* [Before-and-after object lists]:

--------------------------------------------------

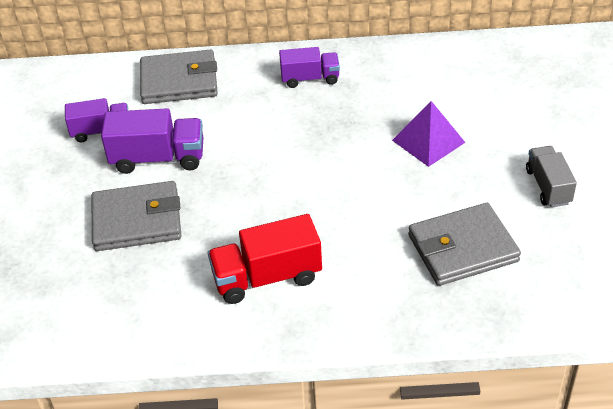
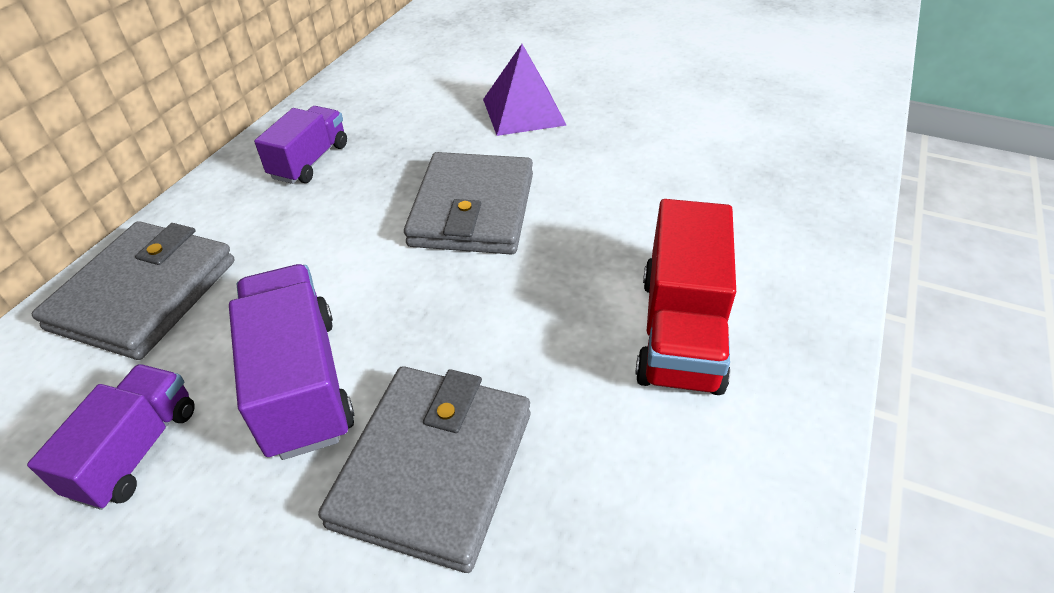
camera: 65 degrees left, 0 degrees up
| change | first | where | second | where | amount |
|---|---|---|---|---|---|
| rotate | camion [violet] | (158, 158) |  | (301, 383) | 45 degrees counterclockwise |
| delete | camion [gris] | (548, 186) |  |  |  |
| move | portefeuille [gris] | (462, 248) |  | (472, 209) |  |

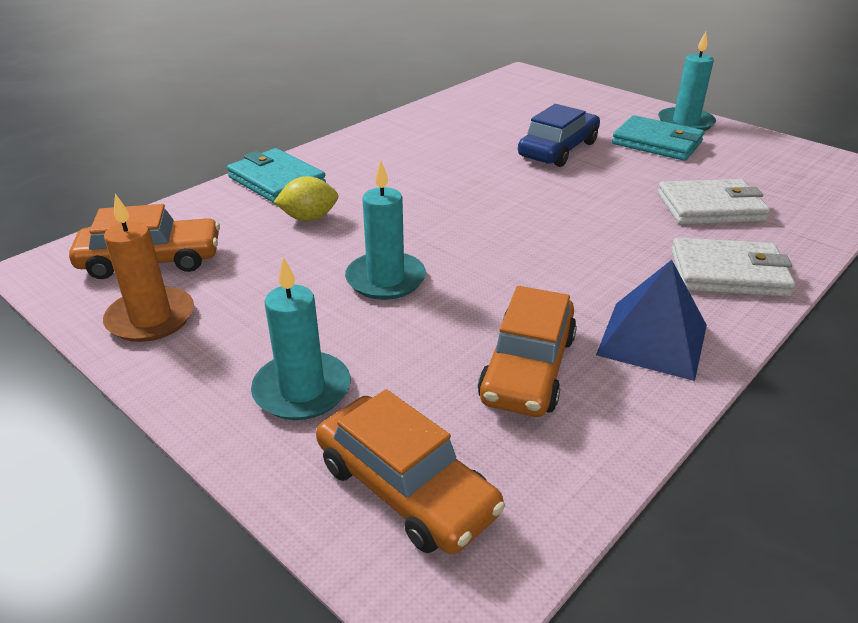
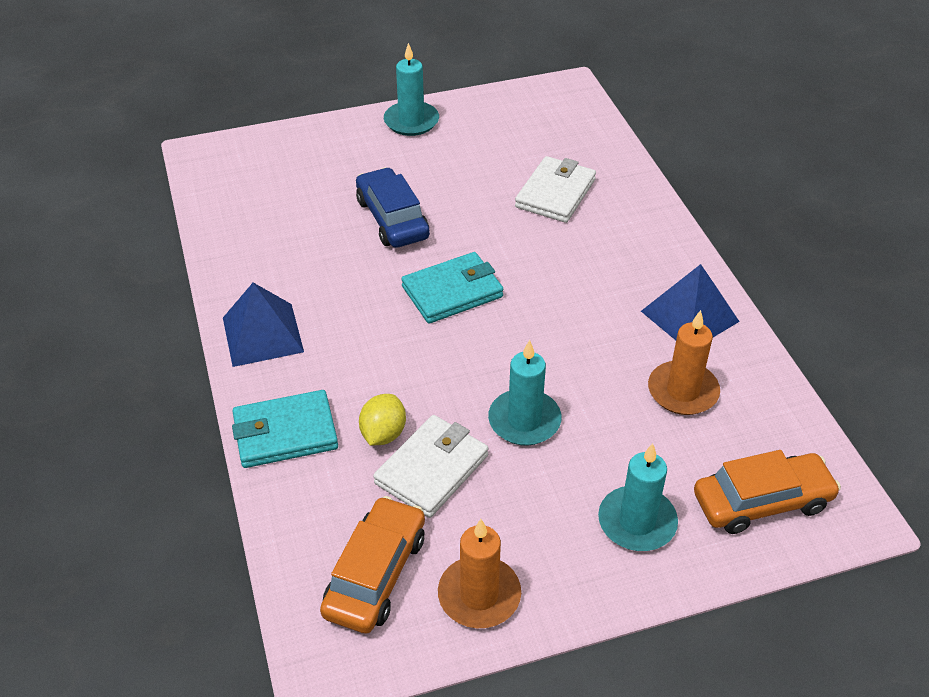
camera: 60 degrees left, 10 degrees up
| change | first | where | second | where | amount |
|---|---|---|---|---|---|
| move | portefeuille [turquoise] | (657, 143) |  | (452, 292) |  |
| move | portefeuille [blanc] | (728, 273) |  | (432, 469) |  |
| replace | voiture [orange] | (527, 368) | bougie [orange] | (683, 391) |  |
| insert |  |  | pyramide [bleu] | (263, 334) |  |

--------------------------------------------------

* [BRIEF]: What needs duplicating is the run of lines from the one containing "portefeuille [turquoise] |" through the last line of the entries above, exact and complete.

* [RESULT FOR THIS EXERCISE]:
| move | portefeuille [turquoise] | (657, 143) |  | (452, 292) |  |
| move | portefeuille [blanc] | (728, 273) |  | (432, 469) |  |
| replace | voiture [orange] | (527, 368) | bougie [orange] | (683, 391) |  |
| insert |  |  | pyramide [bleu] | (263, 334) |  |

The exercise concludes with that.